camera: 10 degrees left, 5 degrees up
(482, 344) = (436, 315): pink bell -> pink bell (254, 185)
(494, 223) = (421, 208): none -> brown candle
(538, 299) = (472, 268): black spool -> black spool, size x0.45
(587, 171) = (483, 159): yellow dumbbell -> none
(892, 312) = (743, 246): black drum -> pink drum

------

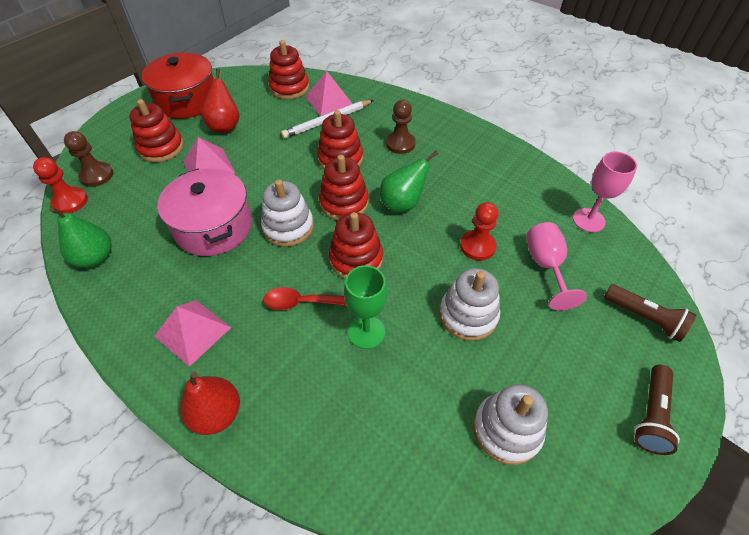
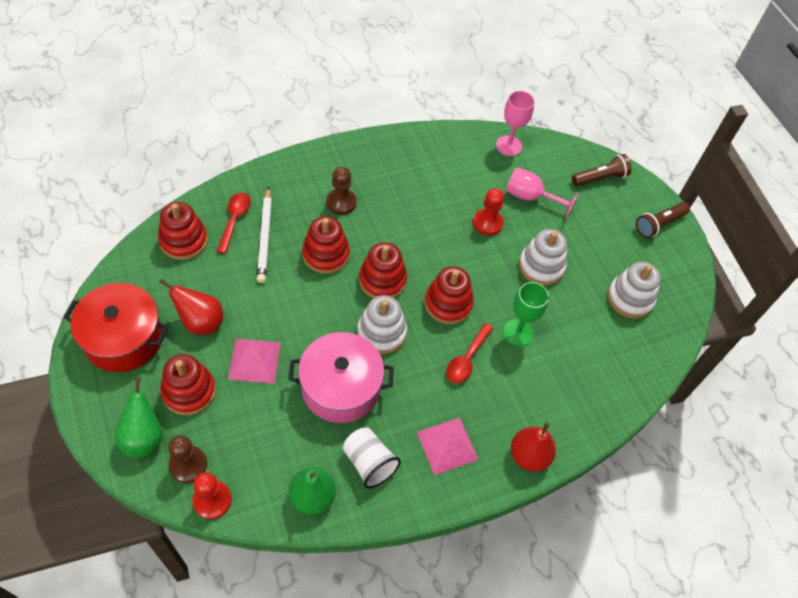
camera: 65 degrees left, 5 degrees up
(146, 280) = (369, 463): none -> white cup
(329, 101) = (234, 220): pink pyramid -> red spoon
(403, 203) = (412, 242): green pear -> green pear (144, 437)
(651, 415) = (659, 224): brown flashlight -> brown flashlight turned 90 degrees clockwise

------

Only one stretch of the entries above is wanted: the lines from the one containing "camera: 10 degrees left, 5 degrees up" through the one containing "(892, 312) = (743, 246): black". Please reproduce it exactly.

camera: 10 degrees left, 5 degrees up
(482, 344) = (436, 315): pink bell -> pink bell (254, 185)
(494, 223) = (421, 208): none -> brown candle
(538, 299) = (472, 268): black spool -> black spool, size x0.45
(587, 171) = (483, 159): yellow dumbbell -> none
(892, 312) = (743, 246): black drum -> pink drum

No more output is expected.